-- Task inputs --
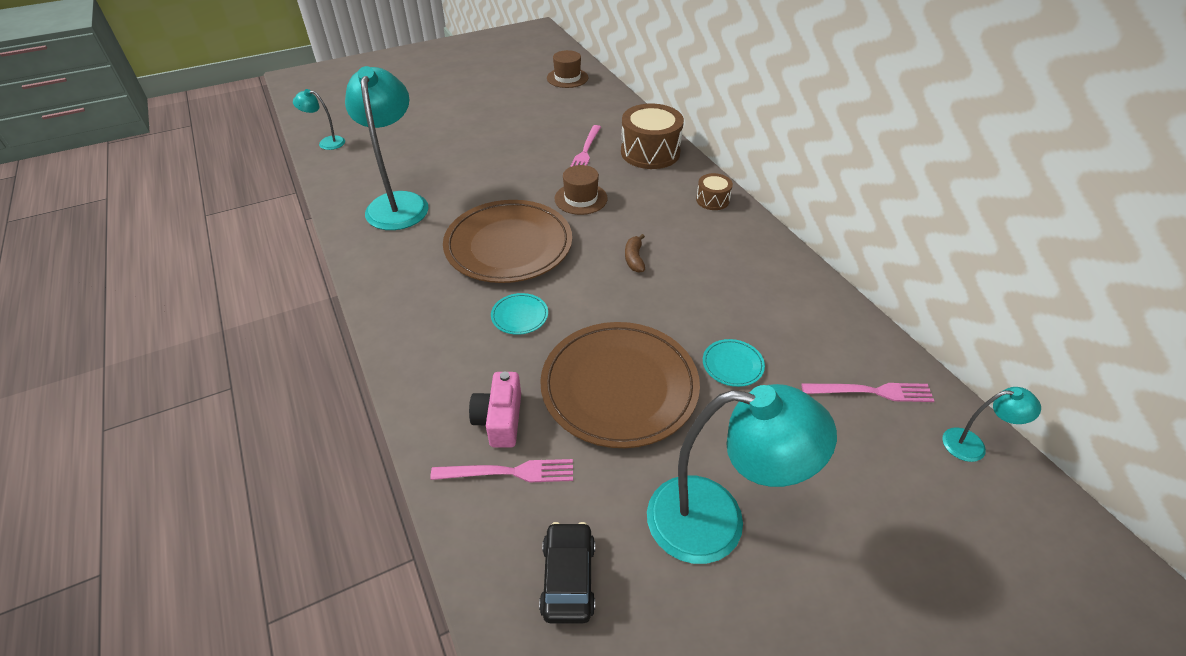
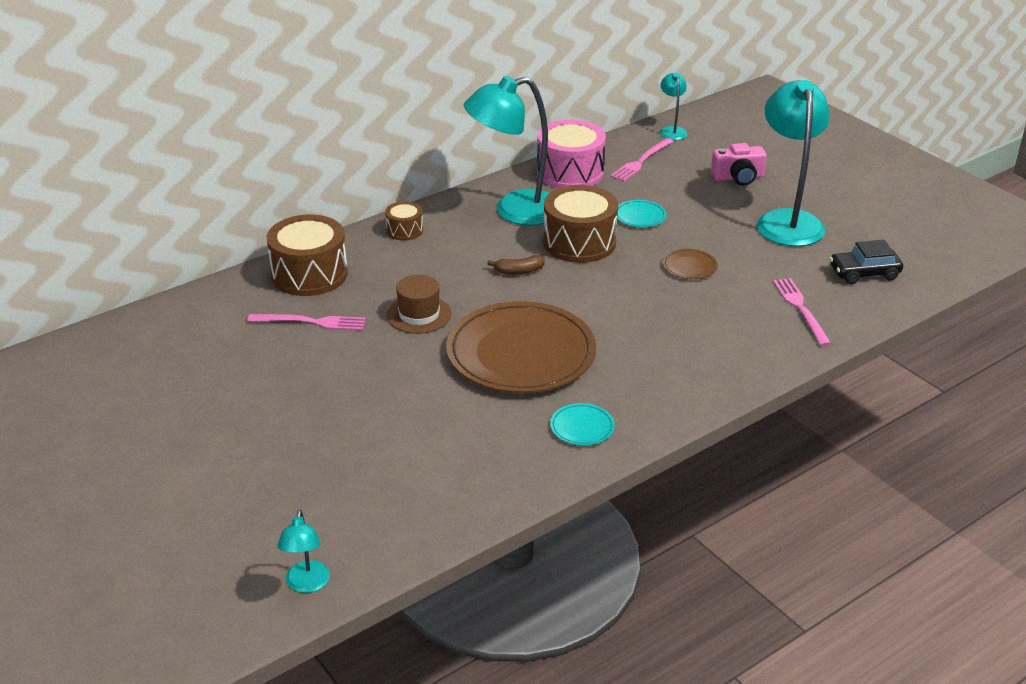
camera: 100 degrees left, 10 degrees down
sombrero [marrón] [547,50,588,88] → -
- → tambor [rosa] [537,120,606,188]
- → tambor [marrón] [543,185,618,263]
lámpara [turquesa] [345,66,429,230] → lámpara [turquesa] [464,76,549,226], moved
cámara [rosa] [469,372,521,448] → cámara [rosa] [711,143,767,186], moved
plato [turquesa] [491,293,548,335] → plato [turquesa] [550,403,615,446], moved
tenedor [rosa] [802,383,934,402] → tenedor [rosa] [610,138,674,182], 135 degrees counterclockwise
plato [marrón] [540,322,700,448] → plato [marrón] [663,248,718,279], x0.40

-- Goal of the exercise --
Where a line in the listing above contains "tambor", copy that line.

-- Reply to the task --
- → tambor [rosa] [537,120,606,188]
- → tambor [marrón] [543,185,618,263]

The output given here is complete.